Task to carry out:
The word "hexagon" marks the lines you need; copy each of them from the data.

-- Available data follows --

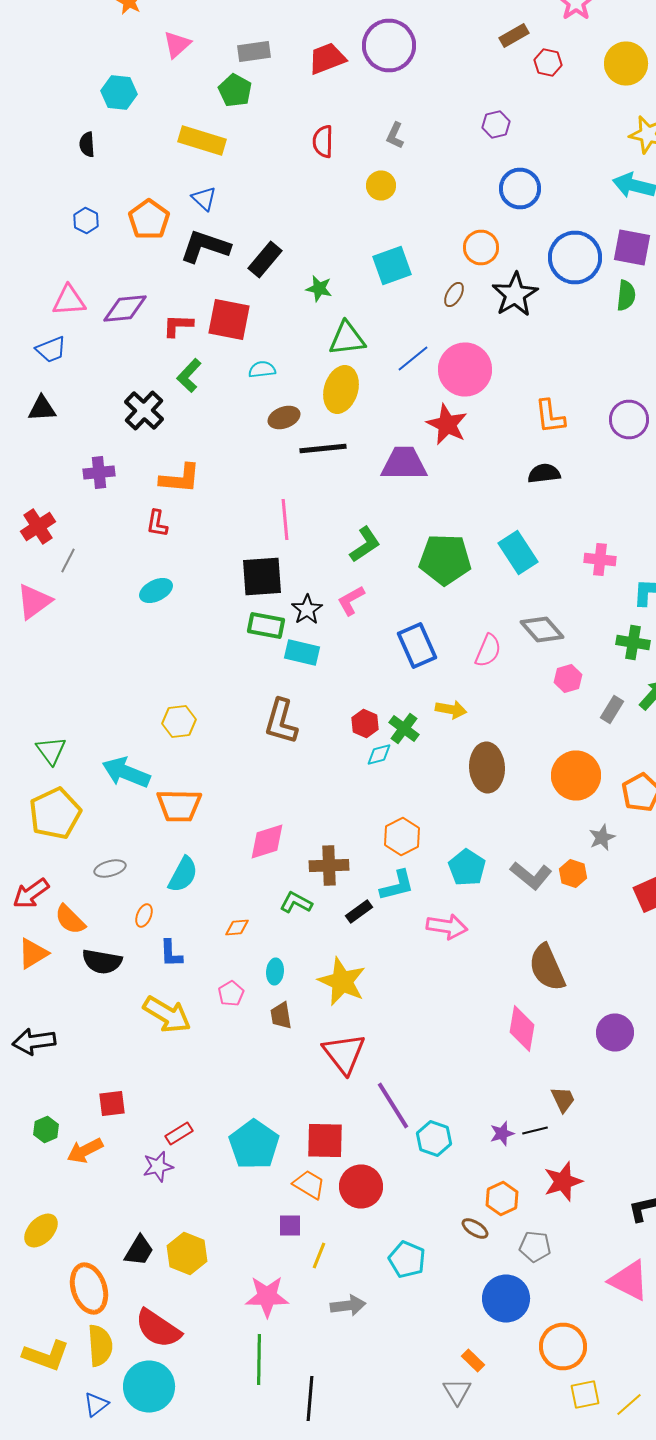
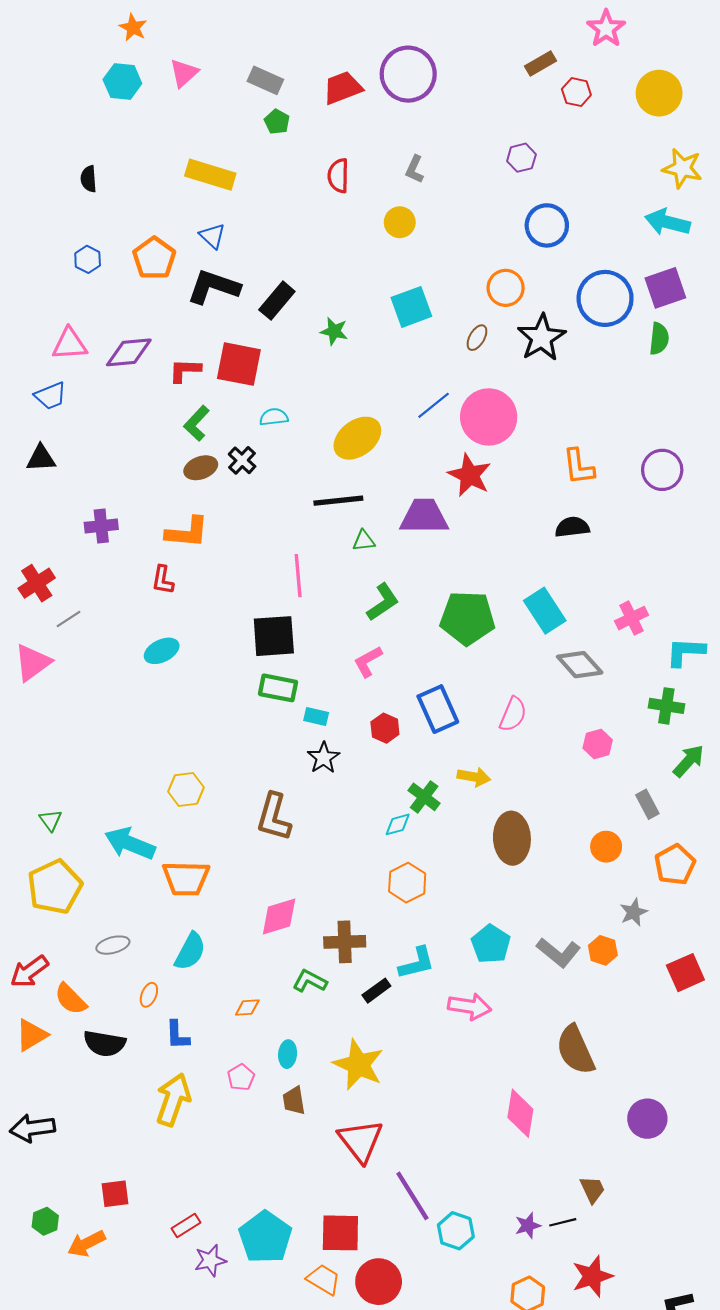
gray rectangle: (254, 52) -> (265, 80), turned 32
green pentagon: (235, 90) -> (277, 122), moved, size x0.7
cyan hexagon: (119, 92) -> (122, 81), moved
purple square: (632, 248) -> (665, 288), turned -30
green triangle: (347, 338) -> (364, 541), moved, size x0.6
yellow ellipse: (341, 390) -> (357, 438), turned 36
black cross: (144, 410) -> (242, 460), moved, size x0.7
brown ellipse: (284, 418) -> (201, 468), moved
gray line: (68, 560) -> (68, 619), turned 30
pink cross: (600, 560) -> (631, 618), turned -32
black star: (307, 610) -> (324, 758), moved
gray diamond: (542, 630) -> (580, 665), moved
cyan rectangle: (302, 652) -> (316, 716), size x0.7
gray rectangle: (612, 710) -> (647, 804), moved, turned -60
brown L-shape: (281, 722) -> (274, 817), moved
red hexagon: (365, 724) -> (385, 728), moved
green triangle: (51, 750) -> (50, 820), size x0.7
orange circle: (576, 776) -> (606, 847), size x0.6
orange hexagon: (402, 836) -> (407, 883), moved
yellow arrow: (167, 1014) -> (173, 1100), turned -102
pink diamond: (522, 1028) -> (520, 1113), moved
purple star: (158, 1166) -> (210, 1260), moved

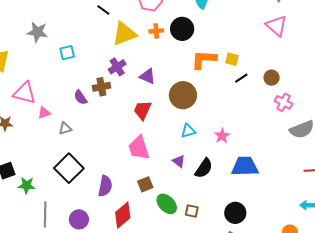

-- Available data concluded --

Answer section:
cyan hexagon: (119, 92) -> (122, 81), moved
red hexagon: (365, 724) -> (385, 728), moved
orange hexagon: (402, 836) -> (407, 883), moved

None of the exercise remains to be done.